SUPPLIED RECORDS:
━━━━━━━━━━━━━━━━━━━━

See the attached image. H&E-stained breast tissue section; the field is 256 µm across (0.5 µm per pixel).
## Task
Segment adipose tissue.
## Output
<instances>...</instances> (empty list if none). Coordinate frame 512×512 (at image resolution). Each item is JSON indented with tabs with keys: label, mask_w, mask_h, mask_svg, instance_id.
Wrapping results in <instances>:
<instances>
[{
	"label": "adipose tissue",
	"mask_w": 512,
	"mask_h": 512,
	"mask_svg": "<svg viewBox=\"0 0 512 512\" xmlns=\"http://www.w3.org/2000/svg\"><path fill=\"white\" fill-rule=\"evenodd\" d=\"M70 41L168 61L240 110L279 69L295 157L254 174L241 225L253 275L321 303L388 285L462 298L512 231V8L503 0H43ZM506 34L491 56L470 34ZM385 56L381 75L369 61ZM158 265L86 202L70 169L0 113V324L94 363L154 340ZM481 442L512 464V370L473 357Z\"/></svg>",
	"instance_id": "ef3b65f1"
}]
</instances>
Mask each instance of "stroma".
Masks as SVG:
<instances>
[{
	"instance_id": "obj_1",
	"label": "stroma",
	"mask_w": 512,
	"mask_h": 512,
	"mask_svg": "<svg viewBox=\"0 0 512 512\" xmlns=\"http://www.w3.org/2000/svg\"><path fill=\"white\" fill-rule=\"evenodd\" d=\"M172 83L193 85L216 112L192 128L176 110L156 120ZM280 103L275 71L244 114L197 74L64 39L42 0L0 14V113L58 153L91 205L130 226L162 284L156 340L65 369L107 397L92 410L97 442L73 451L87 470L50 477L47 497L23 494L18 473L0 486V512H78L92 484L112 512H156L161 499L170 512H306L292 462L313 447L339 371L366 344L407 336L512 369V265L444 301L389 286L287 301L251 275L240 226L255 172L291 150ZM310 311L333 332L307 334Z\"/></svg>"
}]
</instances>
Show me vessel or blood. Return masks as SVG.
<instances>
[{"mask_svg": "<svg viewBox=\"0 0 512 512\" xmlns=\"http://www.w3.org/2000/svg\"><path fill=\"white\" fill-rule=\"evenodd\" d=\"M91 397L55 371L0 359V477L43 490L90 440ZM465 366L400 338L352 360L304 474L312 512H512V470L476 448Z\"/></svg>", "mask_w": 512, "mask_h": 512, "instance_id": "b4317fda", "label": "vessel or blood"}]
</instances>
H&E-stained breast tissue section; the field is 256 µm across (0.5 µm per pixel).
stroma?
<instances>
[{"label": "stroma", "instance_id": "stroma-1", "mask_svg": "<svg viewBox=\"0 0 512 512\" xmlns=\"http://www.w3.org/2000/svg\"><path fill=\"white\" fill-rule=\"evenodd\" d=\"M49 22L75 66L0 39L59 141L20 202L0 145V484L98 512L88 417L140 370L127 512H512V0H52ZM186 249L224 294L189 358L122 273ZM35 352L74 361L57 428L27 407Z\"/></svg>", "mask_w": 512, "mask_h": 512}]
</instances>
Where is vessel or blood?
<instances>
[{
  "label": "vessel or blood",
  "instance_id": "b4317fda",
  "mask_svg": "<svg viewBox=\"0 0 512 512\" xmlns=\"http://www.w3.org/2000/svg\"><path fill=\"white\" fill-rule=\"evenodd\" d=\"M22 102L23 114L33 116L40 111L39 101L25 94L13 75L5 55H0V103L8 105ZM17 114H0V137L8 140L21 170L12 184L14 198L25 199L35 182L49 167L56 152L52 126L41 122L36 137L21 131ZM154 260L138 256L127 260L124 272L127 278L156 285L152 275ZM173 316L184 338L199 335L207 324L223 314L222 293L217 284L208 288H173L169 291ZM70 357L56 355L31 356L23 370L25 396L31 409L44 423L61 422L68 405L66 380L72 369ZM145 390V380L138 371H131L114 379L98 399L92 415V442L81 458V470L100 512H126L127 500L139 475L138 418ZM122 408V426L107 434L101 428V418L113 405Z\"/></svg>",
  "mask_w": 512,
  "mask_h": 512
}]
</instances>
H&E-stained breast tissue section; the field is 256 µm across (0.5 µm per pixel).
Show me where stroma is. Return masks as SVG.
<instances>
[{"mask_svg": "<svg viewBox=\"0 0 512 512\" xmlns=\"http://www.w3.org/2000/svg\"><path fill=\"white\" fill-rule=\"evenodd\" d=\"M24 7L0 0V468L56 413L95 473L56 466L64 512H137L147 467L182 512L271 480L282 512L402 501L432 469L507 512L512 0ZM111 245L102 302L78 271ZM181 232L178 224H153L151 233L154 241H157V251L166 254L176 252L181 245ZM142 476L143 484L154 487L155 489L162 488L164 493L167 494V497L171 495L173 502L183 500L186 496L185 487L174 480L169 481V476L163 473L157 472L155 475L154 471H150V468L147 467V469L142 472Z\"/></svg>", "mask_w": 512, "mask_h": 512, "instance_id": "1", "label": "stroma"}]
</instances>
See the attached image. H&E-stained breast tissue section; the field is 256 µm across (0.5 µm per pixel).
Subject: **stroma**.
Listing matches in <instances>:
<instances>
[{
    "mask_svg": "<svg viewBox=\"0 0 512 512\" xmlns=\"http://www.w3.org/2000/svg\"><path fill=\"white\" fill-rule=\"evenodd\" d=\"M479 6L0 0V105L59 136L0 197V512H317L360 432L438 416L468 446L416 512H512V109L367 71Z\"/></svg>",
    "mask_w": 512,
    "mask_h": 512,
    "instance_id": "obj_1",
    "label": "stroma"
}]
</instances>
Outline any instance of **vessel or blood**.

━━━━━━━━━━━━━━━━━━━━

TASK DESCRIPTION: Return exactly the lines of the data, and only those, from the line with "Subject: **stroma**." through the last line, inclusive.

EXPECTED OUTPUT:
Subject: **stroma**.
Listing matches in <instances>:
<instances>
[{
    "mask_svg": "<svg viewBox=\"0 0 512 512\" xmlns=\"http://www.w3.org/2000/svg\"><path fill=\"white\" fill-rule=\"evenodd\" d=\"M479 6L0 0V105L59 136L0 197V512H317L360 432L438 416L468 446L416 512H512V109L367 71Z\"/></svg>",
    "mask_w": 512,
    "mask_h": 512,
    "instance_id": "obj_1",
    "label": "stroma"
}]
</instances>
Outline any instance of **vessel or blood**.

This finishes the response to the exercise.